[Scene change data]
---------------

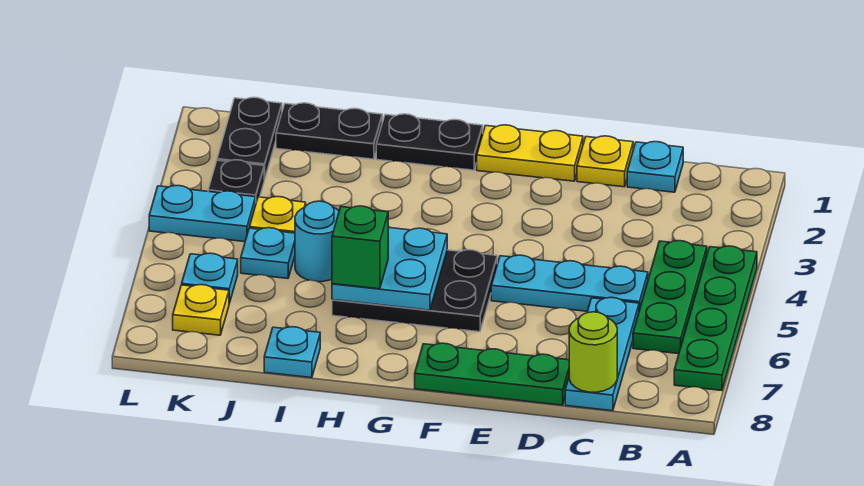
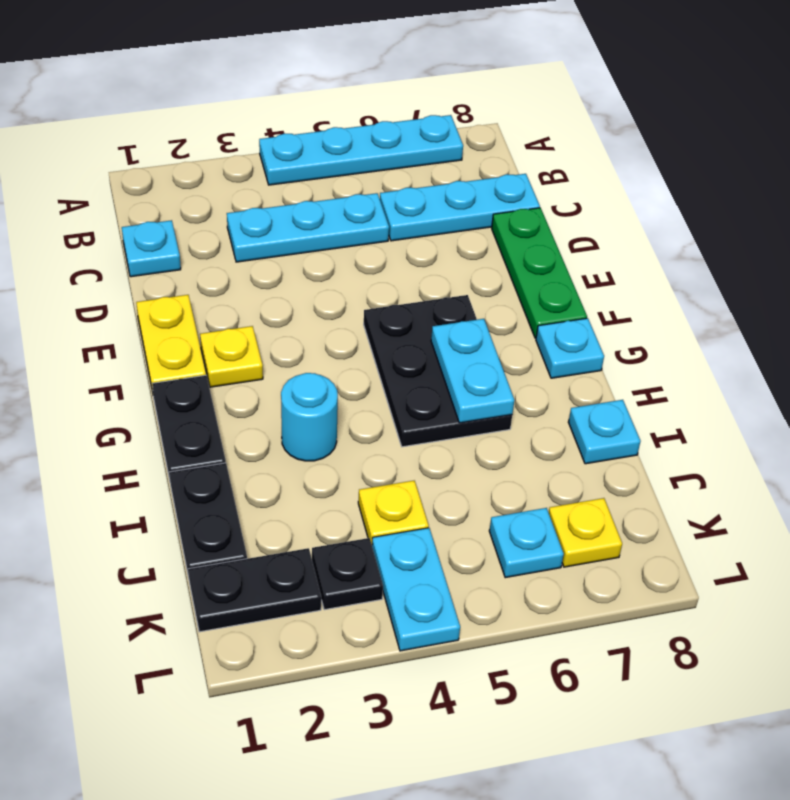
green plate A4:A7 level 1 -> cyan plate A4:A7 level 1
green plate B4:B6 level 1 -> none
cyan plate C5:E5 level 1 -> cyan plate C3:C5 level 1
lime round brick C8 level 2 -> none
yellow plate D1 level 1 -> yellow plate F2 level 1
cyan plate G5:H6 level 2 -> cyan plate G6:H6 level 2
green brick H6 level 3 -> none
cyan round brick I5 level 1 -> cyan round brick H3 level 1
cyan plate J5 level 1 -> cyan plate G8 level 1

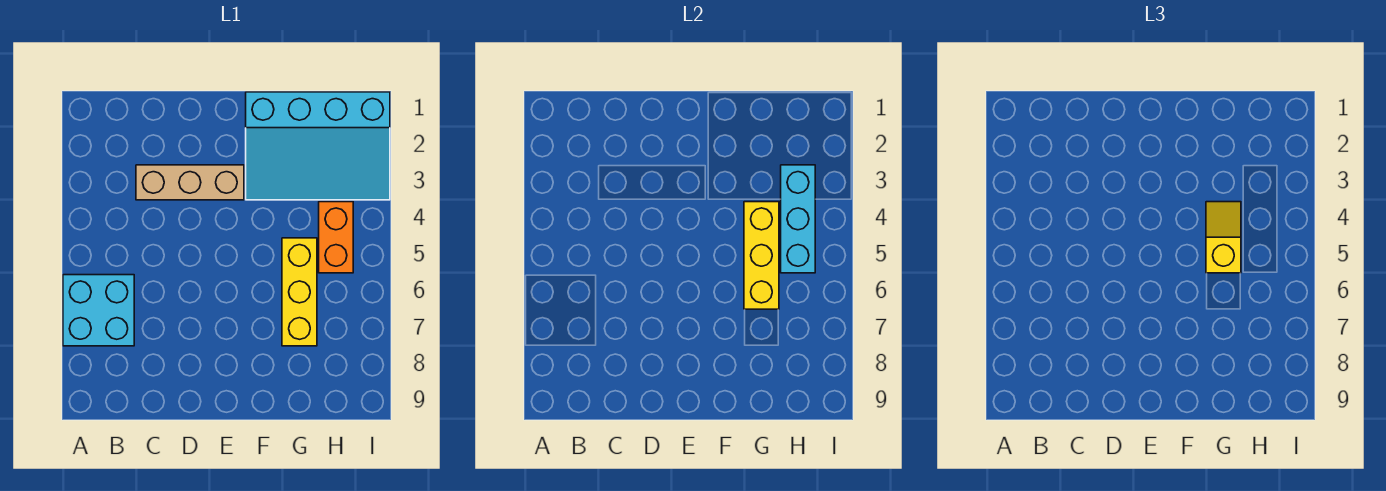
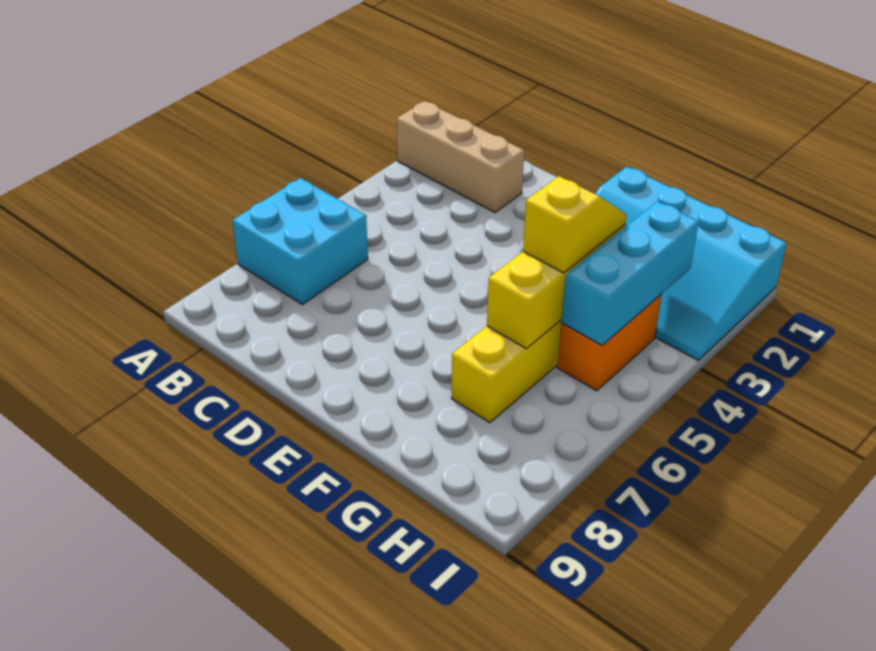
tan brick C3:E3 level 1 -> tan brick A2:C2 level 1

---------------

No picture should be included when the data are set down again exactly.

green plate A4:A7 level 1 -> cyan plate A4:A7 level 1
green plate B4:B6 level 1 -> none
cyan plate C5:E5 level 1 -> cyan plate C3:C5 level 1
lime round brick C8 level 2 -> none
yellow plate D1 level 1 -> yellow plate F2 level 1
cyan plate G5:H6 level 2 -> cyan plate G6:H6 level 2
green brick H6 level 3 -> none
cyan round brick I5 level 1 -> cyan round brick H3 level 1
cyan plate J5 level 1 -> cyan plate G8 level 1

tan brick C3:E3 level 1 -> tan brick A2:C2 level 1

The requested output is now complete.